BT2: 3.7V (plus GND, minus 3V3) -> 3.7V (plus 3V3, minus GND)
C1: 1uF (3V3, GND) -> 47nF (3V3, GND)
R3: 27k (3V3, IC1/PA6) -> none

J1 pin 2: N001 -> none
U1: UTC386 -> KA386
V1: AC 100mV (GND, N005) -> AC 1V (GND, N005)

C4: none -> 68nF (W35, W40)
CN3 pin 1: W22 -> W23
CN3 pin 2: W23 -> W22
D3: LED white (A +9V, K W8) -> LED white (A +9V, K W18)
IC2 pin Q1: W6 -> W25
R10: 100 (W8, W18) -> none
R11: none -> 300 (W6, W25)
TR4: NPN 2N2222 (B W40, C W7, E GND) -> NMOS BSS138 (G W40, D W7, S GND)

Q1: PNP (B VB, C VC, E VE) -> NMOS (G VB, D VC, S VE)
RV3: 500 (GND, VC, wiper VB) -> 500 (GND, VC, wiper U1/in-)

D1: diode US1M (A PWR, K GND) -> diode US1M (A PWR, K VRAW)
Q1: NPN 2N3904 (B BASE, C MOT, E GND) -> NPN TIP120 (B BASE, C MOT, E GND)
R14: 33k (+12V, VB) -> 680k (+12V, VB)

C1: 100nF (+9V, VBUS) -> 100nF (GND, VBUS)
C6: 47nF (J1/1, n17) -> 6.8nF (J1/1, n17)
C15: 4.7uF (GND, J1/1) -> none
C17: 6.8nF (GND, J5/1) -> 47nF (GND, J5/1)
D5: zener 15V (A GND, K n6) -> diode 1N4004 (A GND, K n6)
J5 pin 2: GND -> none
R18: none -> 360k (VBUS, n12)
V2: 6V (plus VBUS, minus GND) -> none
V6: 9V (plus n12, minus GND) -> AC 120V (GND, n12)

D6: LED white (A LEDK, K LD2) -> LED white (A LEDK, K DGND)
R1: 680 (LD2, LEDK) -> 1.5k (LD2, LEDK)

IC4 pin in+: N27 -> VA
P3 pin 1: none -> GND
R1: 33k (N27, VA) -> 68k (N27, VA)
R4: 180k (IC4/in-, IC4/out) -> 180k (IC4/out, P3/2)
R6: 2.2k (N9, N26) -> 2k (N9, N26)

• PROBLEM
Wherever the string "VBUS" appears in the data above, report the whole line.

• PROBLEM SOLUTION
C1: 100nF (+9V, VBUS) -> 100nF (GND, VBUS)
R18: none -> 360k (VBUS, n12)
V2: 6V (plus VBUS, minus GND) -> none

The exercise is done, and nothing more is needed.